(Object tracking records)

==============================

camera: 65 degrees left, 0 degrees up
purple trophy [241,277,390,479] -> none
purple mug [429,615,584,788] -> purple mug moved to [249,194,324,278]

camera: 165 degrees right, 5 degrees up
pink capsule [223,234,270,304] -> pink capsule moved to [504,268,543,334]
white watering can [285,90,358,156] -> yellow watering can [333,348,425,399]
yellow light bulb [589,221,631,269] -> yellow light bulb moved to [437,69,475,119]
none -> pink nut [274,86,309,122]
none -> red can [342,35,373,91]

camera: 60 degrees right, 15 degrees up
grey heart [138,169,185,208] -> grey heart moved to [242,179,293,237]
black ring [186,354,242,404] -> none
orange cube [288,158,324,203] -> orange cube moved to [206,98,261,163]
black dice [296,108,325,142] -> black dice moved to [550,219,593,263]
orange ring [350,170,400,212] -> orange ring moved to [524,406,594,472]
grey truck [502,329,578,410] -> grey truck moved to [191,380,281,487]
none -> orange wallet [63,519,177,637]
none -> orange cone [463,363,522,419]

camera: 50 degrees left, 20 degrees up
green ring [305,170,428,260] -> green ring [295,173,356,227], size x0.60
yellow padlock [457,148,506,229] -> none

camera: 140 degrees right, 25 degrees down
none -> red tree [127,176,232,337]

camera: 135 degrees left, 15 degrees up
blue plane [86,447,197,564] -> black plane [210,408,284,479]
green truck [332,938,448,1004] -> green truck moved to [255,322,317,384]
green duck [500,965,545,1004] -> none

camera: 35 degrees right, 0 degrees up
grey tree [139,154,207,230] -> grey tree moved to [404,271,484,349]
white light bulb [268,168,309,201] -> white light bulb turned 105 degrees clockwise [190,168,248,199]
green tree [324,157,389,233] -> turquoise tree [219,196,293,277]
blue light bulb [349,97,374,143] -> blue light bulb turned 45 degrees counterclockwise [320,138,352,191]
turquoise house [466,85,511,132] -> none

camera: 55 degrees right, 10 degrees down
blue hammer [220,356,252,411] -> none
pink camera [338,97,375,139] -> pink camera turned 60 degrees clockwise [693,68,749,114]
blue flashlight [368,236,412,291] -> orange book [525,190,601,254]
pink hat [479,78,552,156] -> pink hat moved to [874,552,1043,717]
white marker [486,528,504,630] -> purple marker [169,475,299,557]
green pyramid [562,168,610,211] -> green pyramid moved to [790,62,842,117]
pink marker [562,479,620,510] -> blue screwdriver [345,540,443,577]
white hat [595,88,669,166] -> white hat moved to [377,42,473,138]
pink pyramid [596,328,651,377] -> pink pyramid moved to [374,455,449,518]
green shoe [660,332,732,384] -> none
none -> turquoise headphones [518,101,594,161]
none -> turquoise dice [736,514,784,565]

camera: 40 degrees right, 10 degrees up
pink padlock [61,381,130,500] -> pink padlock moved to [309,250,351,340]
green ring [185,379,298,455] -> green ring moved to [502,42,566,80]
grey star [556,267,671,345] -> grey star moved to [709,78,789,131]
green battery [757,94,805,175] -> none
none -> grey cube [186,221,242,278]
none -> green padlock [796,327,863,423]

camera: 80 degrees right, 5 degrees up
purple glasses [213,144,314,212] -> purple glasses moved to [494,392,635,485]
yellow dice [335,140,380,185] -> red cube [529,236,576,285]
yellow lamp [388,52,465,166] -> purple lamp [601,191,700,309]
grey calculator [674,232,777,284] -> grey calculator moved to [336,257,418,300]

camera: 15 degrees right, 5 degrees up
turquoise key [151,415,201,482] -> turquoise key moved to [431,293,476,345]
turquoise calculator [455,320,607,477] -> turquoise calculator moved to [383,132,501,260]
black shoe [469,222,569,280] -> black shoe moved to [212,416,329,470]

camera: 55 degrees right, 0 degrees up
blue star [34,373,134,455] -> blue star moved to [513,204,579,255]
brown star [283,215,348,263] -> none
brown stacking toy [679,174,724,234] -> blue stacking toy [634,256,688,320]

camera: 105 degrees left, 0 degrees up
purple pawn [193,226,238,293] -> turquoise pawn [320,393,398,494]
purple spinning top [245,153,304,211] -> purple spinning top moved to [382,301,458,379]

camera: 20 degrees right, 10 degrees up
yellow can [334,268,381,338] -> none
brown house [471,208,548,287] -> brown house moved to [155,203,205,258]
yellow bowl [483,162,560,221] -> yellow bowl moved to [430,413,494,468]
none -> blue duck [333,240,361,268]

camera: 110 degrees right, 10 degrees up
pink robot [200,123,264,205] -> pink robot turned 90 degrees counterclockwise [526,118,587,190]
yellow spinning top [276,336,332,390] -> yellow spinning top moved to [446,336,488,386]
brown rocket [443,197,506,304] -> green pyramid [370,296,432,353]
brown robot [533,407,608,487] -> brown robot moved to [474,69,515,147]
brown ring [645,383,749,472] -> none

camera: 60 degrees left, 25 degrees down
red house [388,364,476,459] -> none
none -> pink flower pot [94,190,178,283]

==============================

[YOUR INSTRUCTIONS]:
Your answer must consist solely of the lines from the top of the entries above through the line containing "grey truck [502,329,578,410]", copied exactly, both ends included.

[SOLVED EXERCISE]:
camera: 65 degrees left, 0 degrees up
purple trophy [241,277,390,479] -> none
purple mug [429,615,584,788] -> purple mug moved to [249,194,324,278]

camera: 165 degrees right, 5 degrees up
pink capsule [223,234,270,304] -> pink capsule moved to [504,268,543,334]
white watering can [285,90,358,156] -> yellow watering can [333,348,425,399]
yellow light bulb [589,221,631,269] -> yellow light bulb moved to [437,69,475,119]
none -> pink nut [274,86,309,122]
none -> red can [342,35,373,91]

camera: 60 degrees right, 15 degrees up
grey heart [138,169,185,208] -> grey heart moved to [242,179,293,237]
black ring [186,354,242,404] -> none
orange cube [288,158,324,203] -> orange cube moved to [206,98,261,163]
black dice [296,108,325,142] -> black dice moved to [550,219,593,263]
orange ring [350,170,400,212] -> orange ring moved to [524,406,594,472]
grey truck [502,329,578,410] -> grey truck moved to [191,380,281,487]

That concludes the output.